• [GOAL OF THE EXERCISE]:
For the material below, return exactly the lines starting at the line containing "(172, 301) = (534, 175): pink" and ending at the line containing "(397, 242) = (540, 377): red", both ends included, and no others.

INFORMATION PROVIDED section start

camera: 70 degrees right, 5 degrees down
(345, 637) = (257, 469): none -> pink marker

INFORMATION PROVIDED section end
INFORMATION PROVIDED section start

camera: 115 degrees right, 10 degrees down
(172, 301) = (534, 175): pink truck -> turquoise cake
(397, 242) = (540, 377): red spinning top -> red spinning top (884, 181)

INFORMATION PROVIDED section end

• [SOLUTION]:
(172, 301) = (534, 175): pink truck -> turquoise cake
(397, 242) = (540, 377): red spinning top -> red spinning top (884, 181)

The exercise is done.